Material for this task section start

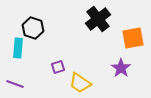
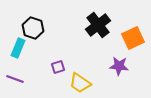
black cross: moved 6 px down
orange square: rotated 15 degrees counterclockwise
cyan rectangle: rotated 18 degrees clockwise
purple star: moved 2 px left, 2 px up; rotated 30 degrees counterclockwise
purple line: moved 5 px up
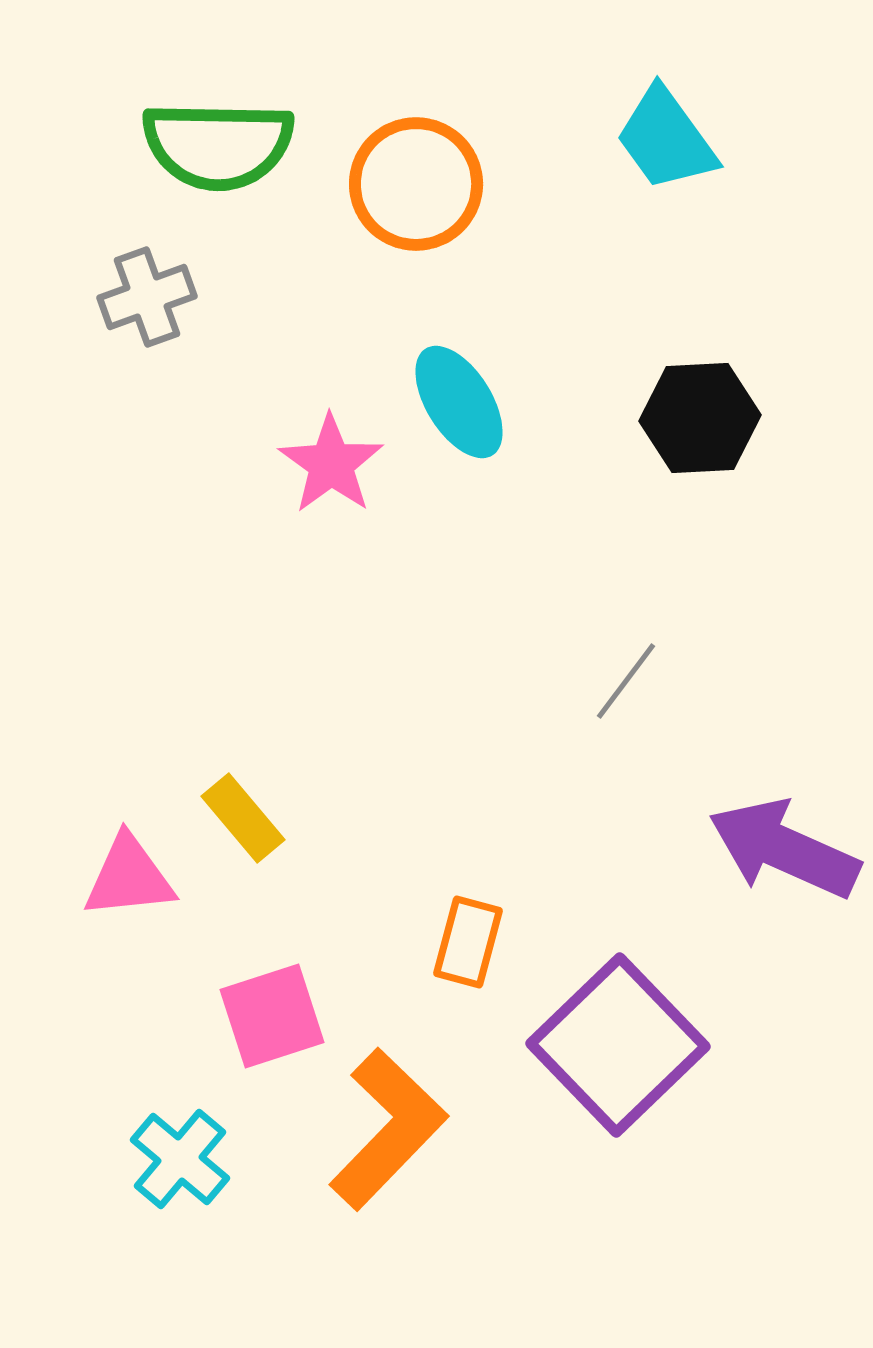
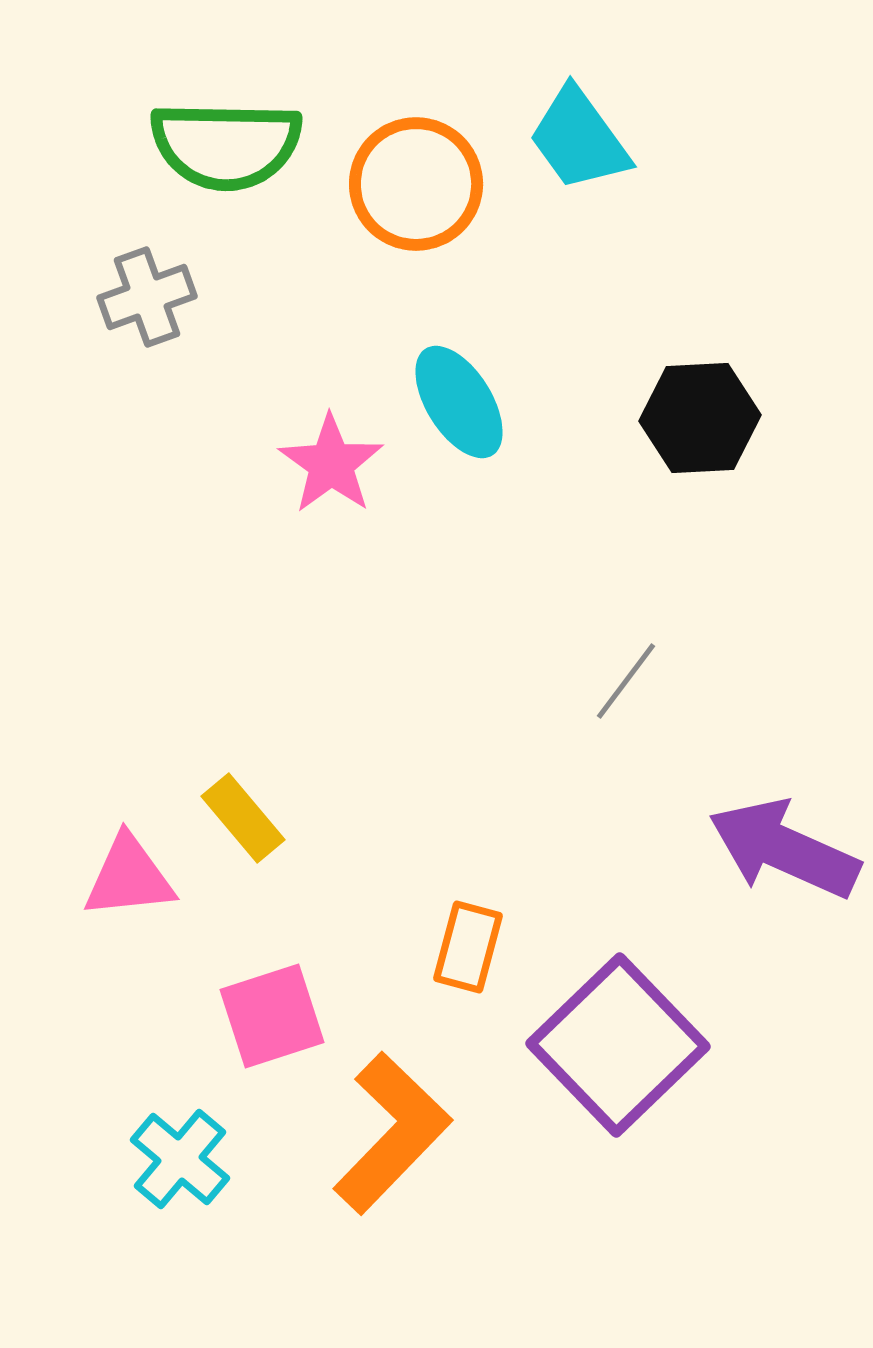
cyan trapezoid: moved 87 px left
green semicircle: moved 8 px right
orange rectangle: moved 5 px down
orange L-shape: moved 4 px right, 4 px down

Material for this task section end
Material for this task section start

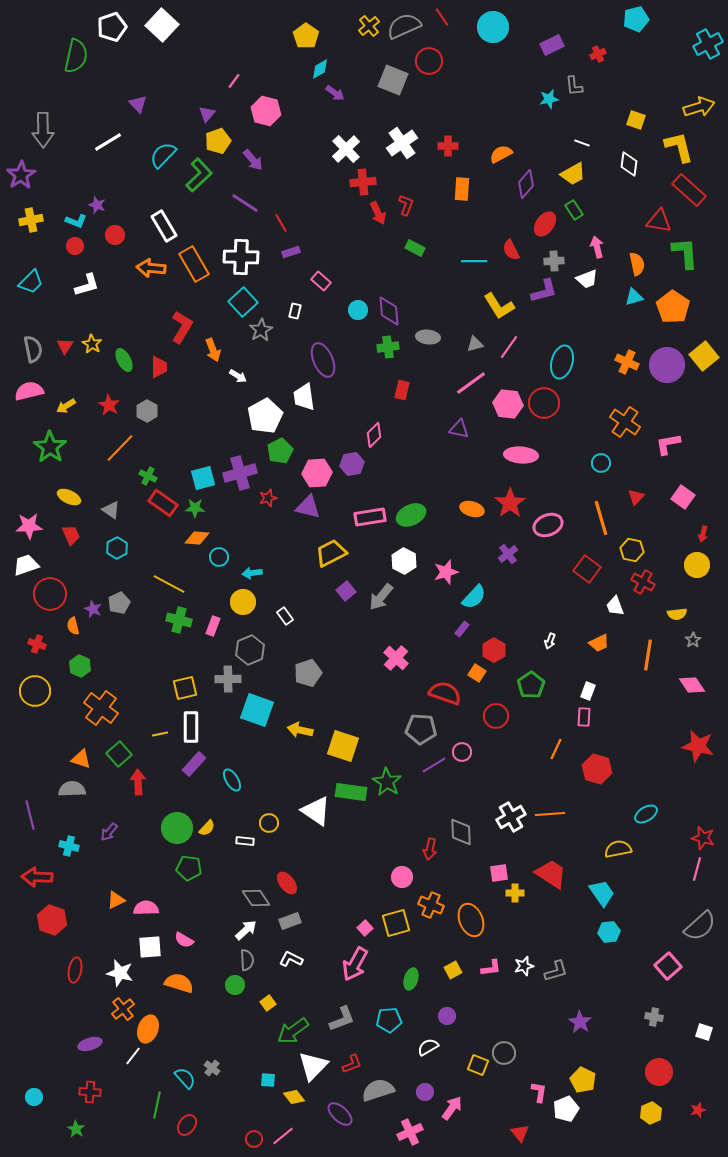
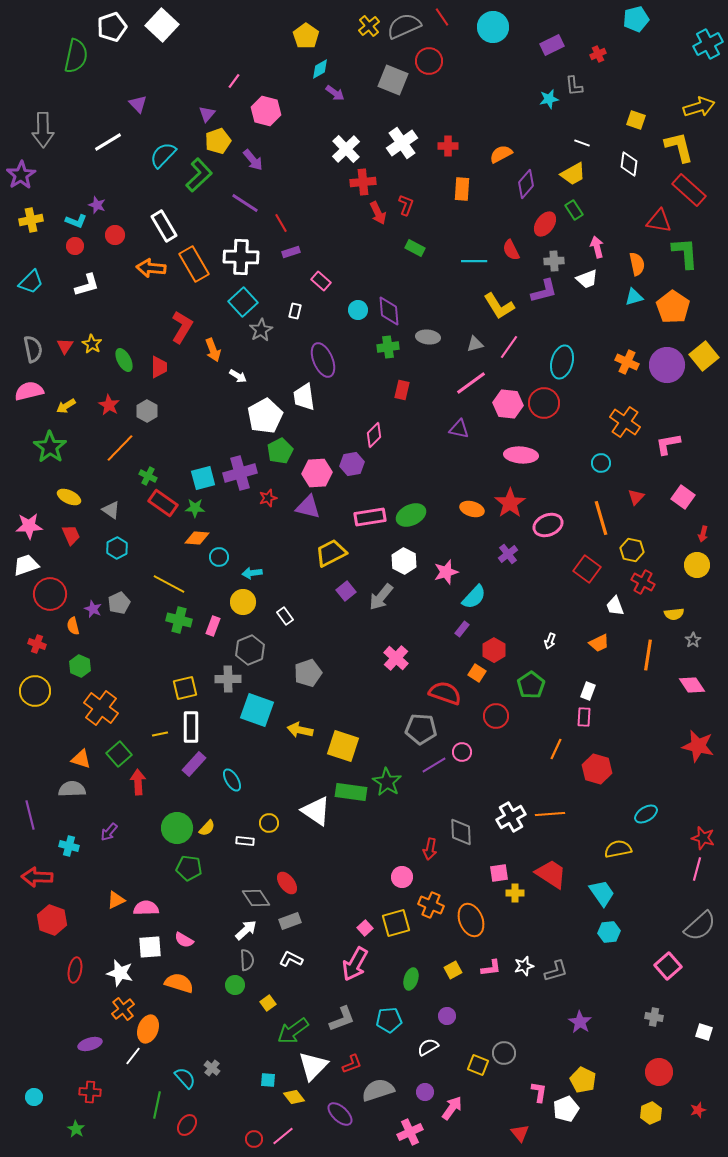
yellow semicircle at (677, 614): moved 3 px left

Material for this task section end

What you need to do - All that should be written out is the stretch of lines above between the one holding "green semicircle: moved 8 px right" and the one holding "orange L-shape: moved 4 px right, 4 px down", inclusive, exactly as given.

Final answer -
green semicircle: moved 8 px right
orange rectangle: moved 5 px down
orange L-shape: moved 4 px right, 4 px down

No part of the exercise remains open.